• _Material shown_:
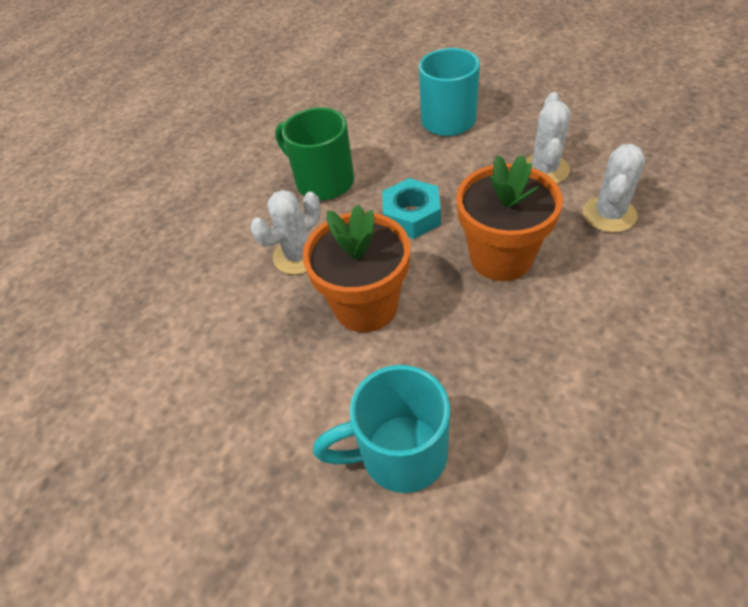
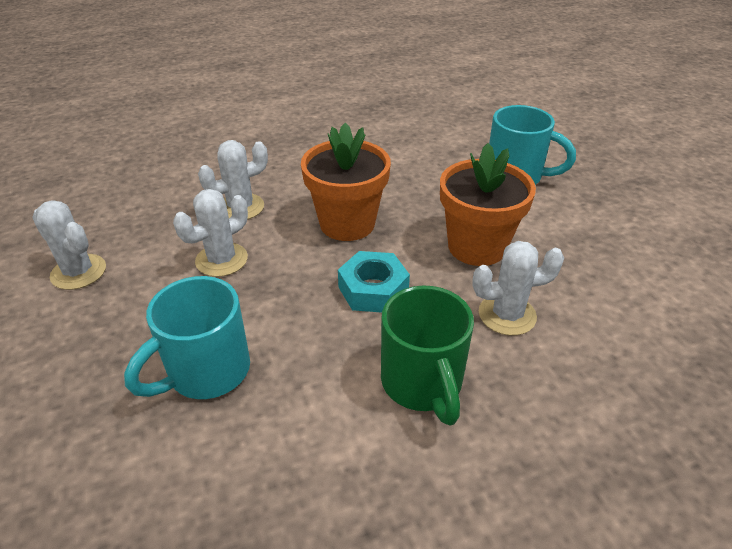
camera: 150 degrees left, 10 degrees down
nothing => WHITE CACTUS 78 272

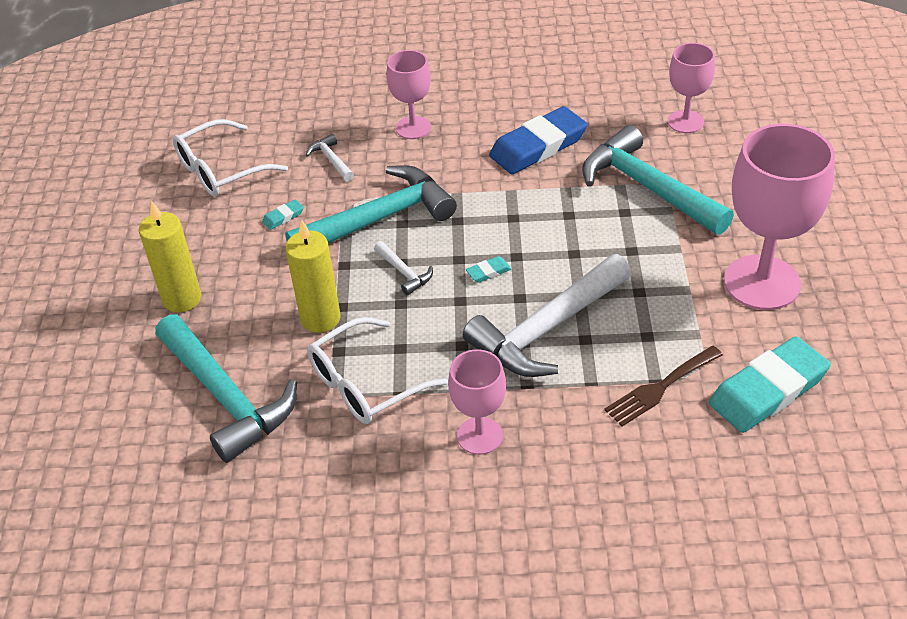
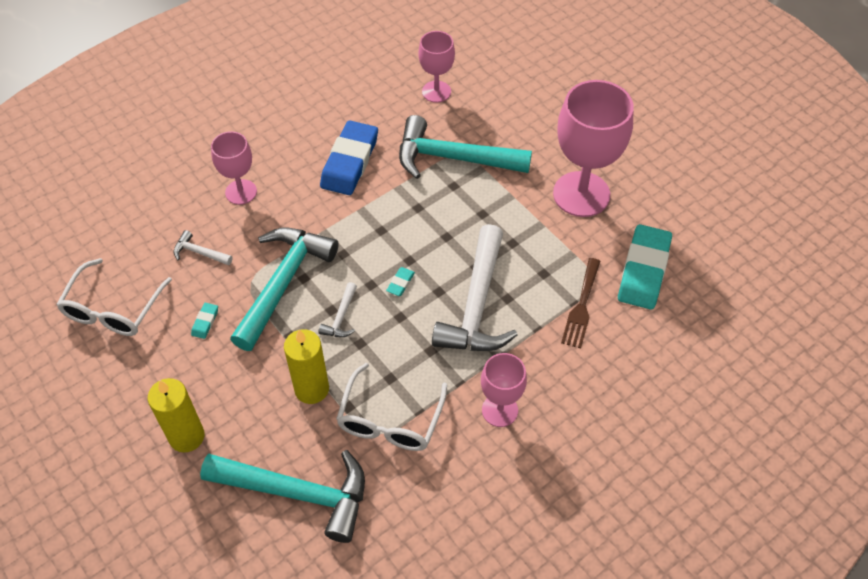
camera: 40 degrees left, 10 degrees up
WHITE HAMMER 404 273 => WHITE HAMMER 341 317, 90 degrees clockwise

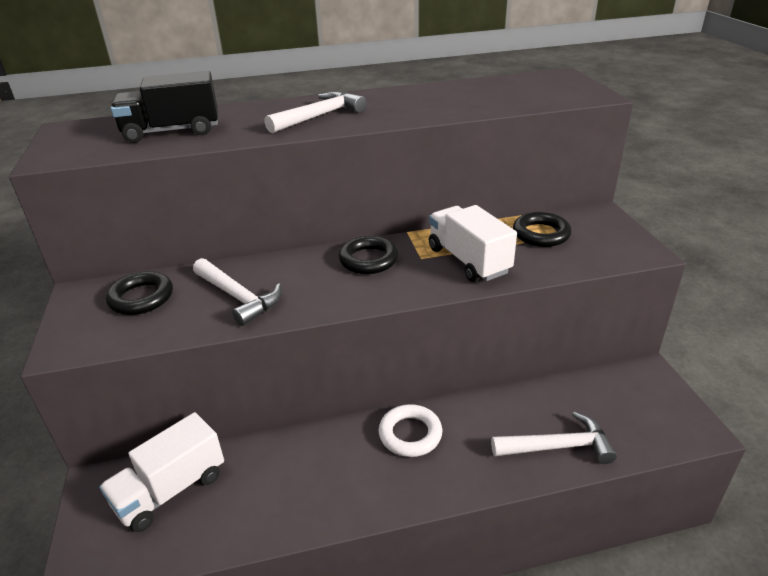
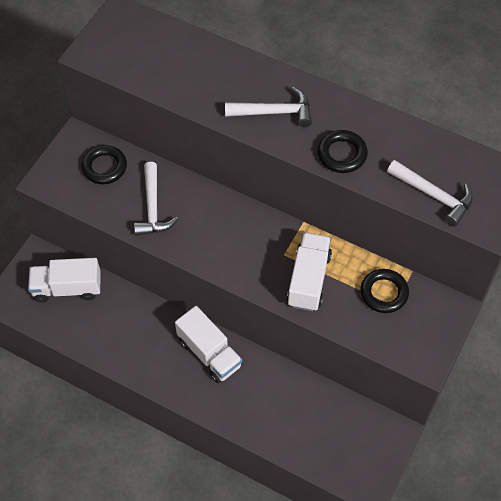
camera: 40 degrees right, 25 degrees up
BLACK TRUCK 172 131 => nothing
BLACK RING 368 260 => BLACK RING 342 154, moved
WHITE RING 410 434 => WHITE TRUCK 209 353
WHITE HAMMER 558 447 => WHITE HAMMER 433 195, moved

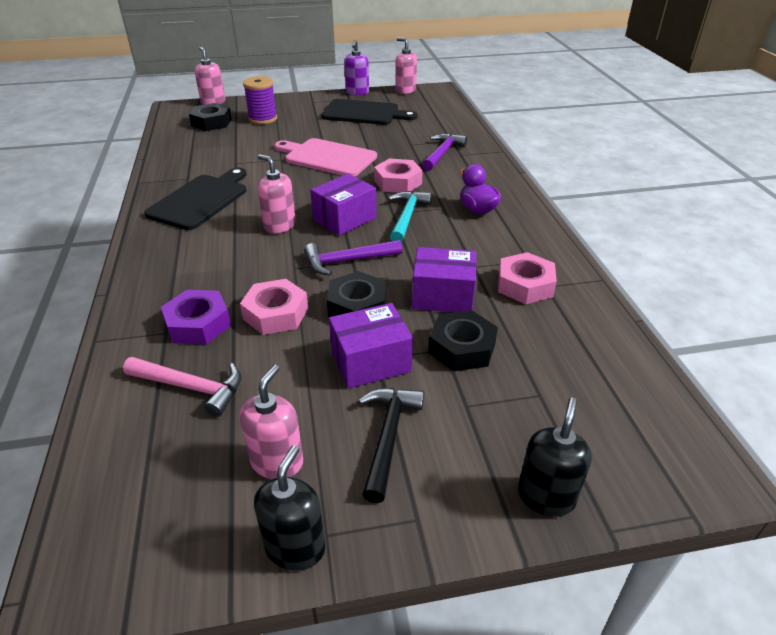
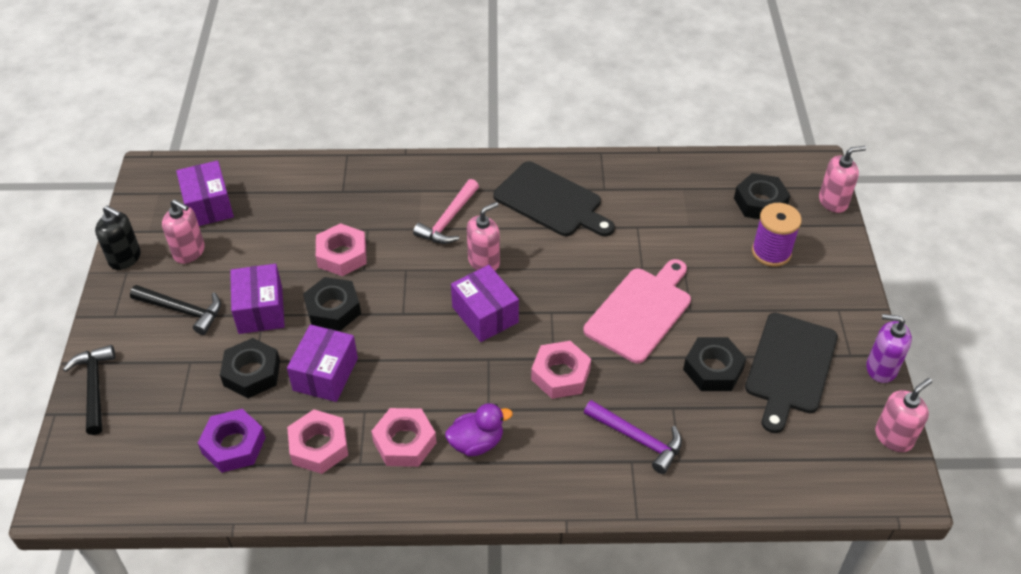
camera: 100 degrees right, 10 degrees up
PINK HAMMER 191 387 => PINK HAMMER 448 220, moved
PURPLE NUT 198 324 => PURPLE NUT 233 445, moved
PURPLE HAMMER 347 261 => nothing
TURQUOISE HAMMER 407 216 => nothing
BLACK SOAP DISPENSER 546 496 => BLACK HAMMER 94 387
nothing => PURPLE BOX 208 206
nothing => PINK NUT 404 442
nothing => BLACK NUT 713 369

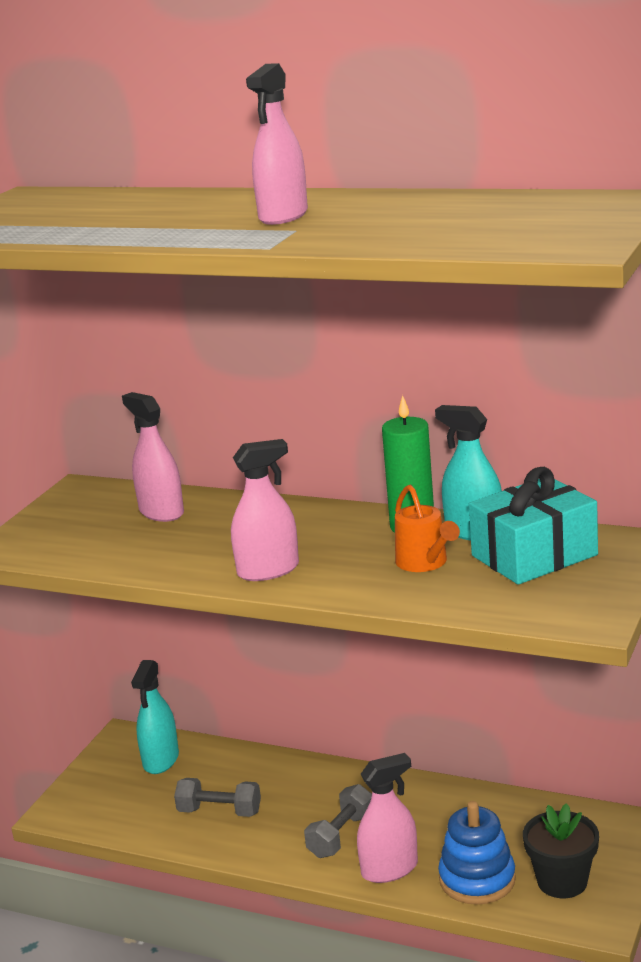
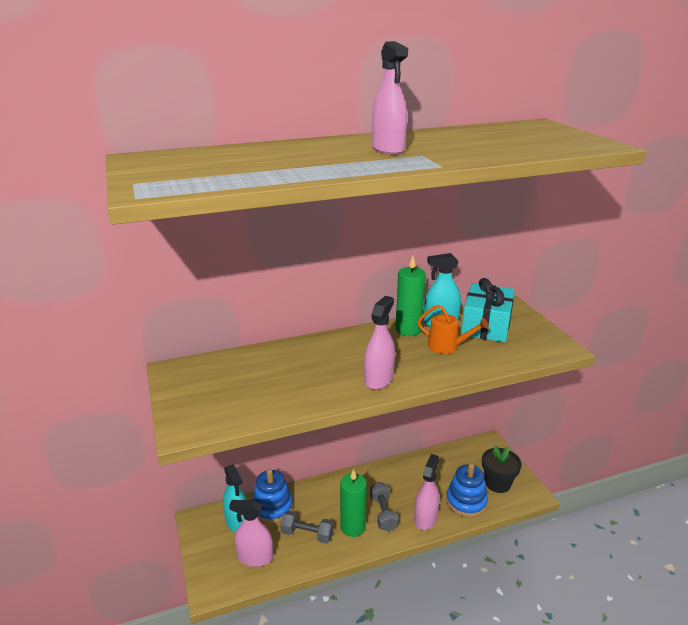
camera: 45 degrees left, 5 degrees up
PINK SPRAY BOTTLE 161 512 => PINK SPRAY BOTTLE 255 557, moved
GREY DUMBBELL 219 812 => GREY DUMBBELL 307 534, 45 degrees clockwise
nothing => BLUE STACKING TOY 272 507
nothing => GREEN CANDLE 352 527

• _Work instruction_:
Copy out whichever lines of the listing contain the word "camera".

• _Result for this task_:
camera: 150 degrees left, 10 degrees down
camera: 40 degrees left, 10 degrees up
camera: 40 degrees right, 25 degrees up
camera: 100 degrees right, 10 degrees up
camera: 45 degrees left, 5 degrees up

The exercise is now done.